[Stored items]
= Beginning of Section =

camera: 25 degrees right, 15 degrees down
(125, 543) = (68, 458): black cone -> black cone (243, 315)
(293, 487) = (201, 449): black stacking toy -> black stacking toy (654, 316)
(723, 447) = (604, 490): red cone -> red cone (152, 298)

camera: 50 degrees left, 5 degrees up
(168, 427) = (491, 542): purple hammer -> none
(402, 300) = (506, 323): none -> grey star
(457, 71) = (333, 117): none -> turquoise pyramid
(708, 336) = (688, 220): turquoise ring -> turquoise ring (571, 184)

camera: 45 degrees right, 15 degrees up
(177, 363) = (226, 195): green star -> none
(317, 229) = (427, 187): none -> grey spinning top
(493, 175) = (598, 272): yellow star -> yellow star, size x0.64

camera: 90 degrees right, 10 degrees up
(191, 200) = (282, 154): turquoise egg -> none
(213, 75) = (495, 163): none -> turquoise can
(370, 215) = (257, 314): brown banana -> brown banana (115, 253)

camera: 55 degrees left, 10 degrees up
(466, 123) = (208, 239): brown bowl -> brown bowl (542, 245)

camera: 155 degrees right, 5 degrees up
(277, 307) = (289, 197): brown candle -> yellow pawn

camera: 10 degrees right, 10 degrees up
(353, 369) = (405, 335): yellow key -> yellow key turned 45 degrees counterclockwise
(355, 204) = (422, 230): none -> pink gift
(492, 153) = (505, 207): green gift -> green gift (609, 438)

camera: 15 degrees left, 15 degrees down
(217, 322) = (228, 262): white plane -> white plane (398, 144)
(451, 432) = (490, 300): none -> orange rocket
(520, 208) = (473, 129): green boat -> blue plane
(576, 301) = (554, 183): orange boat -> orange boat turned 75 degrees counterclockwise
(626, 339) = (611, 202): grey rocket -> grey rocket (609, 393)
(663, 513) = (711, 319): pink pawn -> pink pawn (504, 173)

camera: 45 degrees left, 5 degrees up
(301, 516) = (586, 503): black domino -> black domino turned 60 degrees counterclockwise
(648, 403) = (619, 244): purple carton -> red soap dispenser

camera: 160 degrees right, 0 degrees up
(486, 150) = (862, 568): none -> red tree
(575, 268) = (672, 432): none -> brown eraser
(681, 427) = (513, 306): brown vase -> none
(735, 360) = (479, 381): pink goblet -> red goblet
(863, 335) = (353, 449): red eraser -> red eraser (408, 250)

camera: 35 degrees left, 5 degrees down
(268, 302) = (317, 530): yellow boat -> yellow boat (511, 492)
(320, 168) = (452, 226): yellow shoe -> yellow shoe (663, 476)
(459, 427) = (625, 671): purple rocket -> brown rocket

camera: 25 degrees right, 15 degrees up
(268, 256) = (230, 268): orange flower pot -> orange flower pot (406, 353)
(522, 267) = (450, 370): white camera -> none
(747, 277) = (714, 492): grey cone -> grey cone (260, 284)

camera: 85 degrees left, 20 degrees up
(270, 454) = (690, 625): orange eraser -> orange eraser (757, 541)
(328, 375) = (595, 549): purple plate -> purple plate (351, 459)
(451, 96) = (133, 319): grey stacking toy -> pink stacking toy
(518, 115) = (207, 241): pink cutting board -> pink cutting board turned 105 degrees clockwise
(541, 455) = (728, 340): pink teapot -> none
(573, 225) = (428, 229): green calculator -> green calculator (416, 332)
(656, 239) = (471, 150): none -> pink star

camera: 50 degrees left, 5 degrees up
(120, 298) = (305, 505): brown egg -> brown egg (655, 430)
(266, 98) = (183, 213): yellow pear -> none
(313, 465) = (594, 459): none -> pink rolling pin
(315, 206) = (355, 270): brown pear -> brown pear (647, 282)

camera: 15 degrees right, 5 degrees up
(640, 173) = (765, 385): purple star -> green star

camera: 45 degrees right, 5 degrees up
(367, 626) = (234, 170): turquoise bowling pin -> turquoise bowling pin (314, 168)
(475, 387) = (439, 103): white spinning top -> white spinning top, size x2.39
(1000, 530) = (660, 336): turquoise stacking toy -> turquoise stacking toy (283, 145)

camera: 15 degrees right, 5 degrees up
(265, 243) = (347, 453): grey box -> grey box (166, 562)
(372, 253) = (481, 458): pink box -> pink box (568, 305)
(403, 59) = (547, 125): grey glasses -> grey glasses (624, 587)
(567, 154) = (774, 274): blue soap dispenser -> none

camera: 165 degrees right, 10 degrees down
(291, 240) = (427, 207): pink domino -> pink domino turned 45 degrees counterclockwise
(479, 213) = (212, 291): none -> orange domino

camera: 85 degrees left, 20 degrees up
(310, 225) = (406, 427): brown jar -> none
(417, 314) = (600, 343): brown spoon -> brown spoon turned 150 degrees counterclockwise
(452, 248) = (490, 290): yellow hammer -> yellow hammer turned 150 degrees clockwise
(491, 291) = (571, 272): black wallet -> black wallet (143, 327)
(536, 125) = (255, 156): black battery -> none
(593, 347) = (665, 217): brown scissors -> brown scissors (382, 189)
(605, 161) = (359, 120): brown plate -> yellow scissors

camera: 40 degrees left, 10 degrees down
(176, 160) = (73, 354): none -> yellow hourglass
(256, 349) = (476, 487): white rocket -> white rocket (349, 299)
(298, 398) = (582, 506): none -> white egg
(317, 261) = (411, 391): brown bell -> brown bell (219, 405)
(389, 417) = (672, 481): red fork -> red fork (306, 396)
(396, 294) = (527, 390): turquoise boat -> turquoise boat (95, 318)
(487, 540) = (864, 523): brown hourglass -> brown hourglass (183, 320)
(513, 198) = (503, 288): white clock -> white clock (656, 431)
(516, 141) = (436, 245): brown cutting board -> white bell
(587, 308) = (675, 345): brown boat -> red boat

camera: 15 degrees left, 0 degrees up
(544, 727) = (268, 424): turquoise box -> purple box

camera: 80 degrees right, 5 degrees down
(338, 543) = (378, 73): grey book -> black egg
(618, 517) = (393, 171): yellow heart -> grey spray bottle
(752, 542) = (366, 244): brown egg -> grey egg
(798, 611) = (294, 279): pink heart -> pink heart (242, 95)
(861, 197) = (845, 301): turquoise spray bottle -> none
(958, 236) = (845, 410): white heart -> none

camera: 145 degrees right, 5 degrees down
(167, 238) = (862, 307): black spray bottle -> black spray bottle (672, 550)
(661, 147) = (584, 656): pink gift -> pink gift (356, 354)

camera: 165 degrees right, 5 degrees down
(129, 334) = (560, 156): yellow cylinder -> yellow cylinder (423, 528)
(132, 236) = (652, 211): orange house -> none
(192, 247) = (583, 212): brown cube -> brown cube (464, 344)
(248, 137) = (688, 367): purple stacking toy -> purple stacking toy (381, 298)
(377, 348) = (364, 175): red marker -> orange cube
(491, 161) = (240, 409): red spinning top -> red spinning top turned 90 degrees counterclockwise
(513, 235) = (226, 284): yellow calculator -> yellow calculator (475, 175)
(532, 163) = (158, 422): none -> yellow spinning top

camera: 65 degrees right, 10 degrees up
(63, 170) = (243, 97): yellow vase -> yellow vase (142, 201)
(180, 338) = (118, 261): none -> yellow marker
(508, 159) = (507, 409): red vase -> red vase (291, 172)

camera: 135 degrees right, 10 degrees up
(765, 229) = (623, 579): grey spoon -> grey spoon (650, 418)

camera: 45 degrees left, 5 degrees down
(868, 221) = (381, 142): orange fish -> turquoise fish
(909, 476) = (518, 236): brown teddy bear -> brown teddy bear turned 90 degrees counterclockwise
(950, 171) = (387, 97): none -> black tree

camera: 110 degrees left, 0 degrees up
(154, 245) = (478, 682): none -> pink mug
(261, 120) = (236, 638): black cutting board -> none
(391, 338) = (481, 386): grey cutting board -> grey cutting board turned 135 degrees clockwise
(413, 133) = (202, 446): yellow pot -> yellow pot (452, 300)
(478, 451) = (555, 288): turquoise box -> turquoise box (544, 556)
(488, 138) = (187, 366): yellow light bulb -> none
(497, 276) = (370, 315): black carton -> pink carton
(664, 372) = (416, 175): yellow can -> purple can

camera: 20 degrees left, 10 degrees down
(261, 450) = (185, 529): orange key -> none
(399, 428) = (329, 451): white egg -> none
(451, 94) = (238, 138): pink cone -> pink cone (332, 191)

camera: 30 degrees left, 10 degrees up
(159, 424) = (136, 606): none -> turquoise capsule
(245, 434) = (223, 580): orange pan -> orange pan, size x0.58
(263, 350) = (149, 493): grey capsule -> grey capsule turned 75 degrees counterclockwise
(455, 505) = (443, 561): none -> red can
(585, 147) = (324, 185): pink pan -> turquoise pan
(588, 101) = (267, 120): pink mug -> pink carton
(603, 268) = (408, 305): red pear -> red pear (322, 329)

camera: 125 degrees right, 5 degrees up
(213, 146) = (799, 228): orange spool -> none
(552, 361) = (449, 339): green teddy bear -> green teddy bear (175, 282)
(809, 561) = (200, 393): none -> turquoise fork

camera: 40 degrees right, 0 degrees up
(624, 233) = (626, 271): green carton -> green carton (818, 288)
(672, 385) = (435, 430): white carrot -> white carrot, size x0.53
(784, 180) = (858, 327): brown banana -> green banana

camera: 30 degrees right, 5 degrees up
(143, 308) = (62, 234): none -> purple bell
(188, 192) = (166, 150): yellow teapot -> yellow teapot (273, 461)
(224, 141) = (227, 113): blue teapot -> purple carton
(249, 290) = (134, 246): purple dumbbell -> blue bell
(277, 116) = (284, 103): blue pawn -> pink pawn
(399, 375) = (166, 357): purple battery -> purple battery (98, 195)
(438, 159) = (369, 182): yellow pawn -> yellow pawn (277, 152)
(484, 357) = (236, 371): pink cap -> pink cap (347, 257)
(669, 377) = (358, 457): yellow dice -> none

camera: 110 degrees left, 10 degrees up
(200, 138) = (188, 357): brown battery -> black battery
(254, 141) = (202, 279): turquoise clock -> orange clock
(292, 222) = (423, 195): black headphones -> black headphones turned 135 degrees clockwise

= End of Section =

_INSTRUCTIONS TO FOLLOW_.
Would you retype exactly the lines above, from the line with "camera: 90 degrees right, 10 degrees up" to the line with "camera: 45 degrees left, 5 degrees up", with both end lines kept and nothing more?

_THE ANSWER_.
camera: 90 degrees right, 10 degrees up
(191, 200) = (282, 154): turquoise egg -> none
(213, 75) = (495, 163): none -> turquoise can
(370, 215) = (257, 314): brown banana -> brown banana (115, 253)

camera: 55 degrees left, 10 degrees up
(466, 123) = (208, 239): brown bowl -> brown bowl (542, 245)

camera: 155 degrees right, 5 degrees up
(277, 307) = (289, 197): brown candle -> yellow pawn

camera: 10 degrees right, 10 degrees up
(353, 369) = (405, 335): yellow key -> yellow key turned 45 degrees counterclockwise
(355, 204) = (422, 230): none -> pink gift
(492, 153) = (505, 207): green gift -> green gift (609, 438)

camera: 15 degrees left, 15 degrees down
(217, 322) = (228, 262): white plane -> white plane (398, 144)
(451, 432) = (490, 300): none -> orange rocket
(520, 208) = (473, 129): green boat -> blue plane
(576, 301) = (554, 183): orange boat -> orange boat turned 75 degrees counterclockwise
(626, 339) = (611, 202): grey rocket -> grey rocket (609, 393)
(663, 513) = (711, 319): pink pawn -> pink pawn (504, 173)

camera: 45 degrees left, 5 degrees up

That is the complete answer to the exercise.